● **YOUR ASSIGNMENT**
Among the lines of the material, copy those that hold the string "green".
[[ DATA EXCERPT open ]]
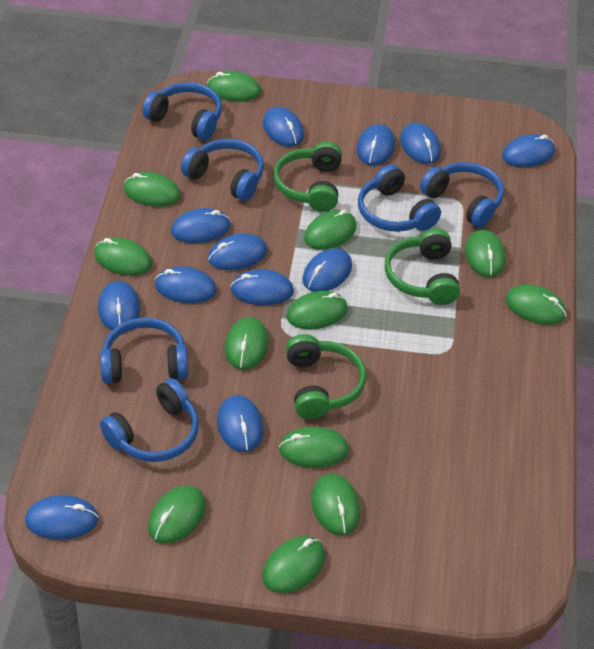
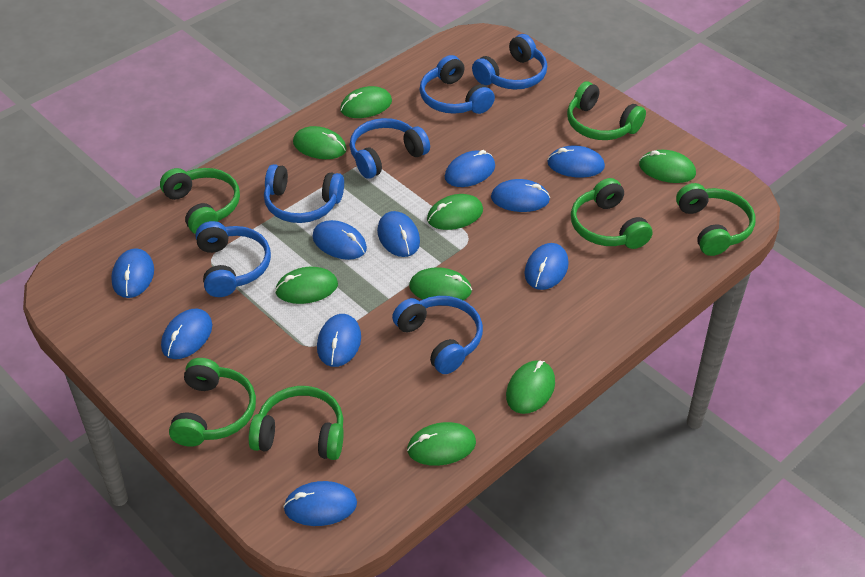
blue mouse: 12 -> 10
green headphones: 3 -> 6
green mouse: 12 -> 8

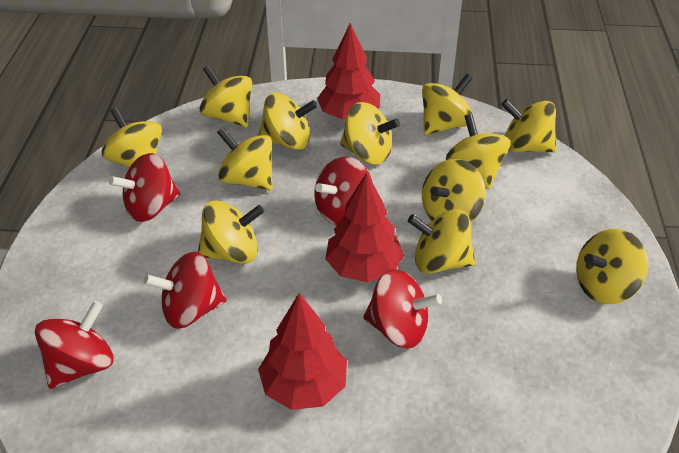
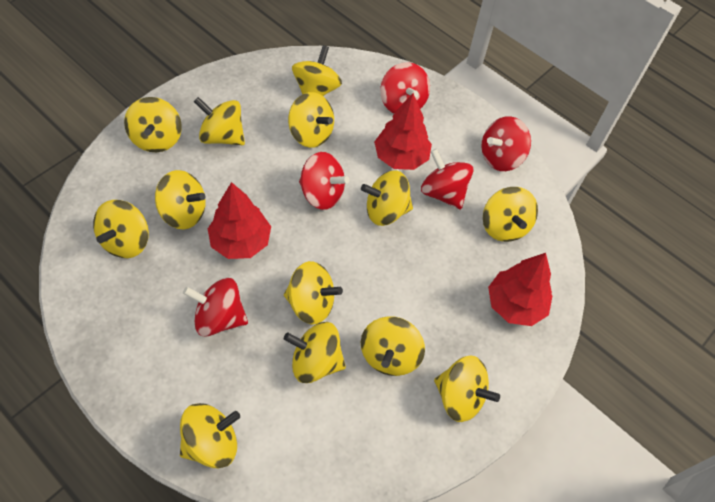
yellow spinning top: 12 -> 13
[[ DATA EXCERPT closed ]]
● **ANSWER TO THIS PROBLEM**
green headphones: 3 -> 6
green mouse: 12 -> 8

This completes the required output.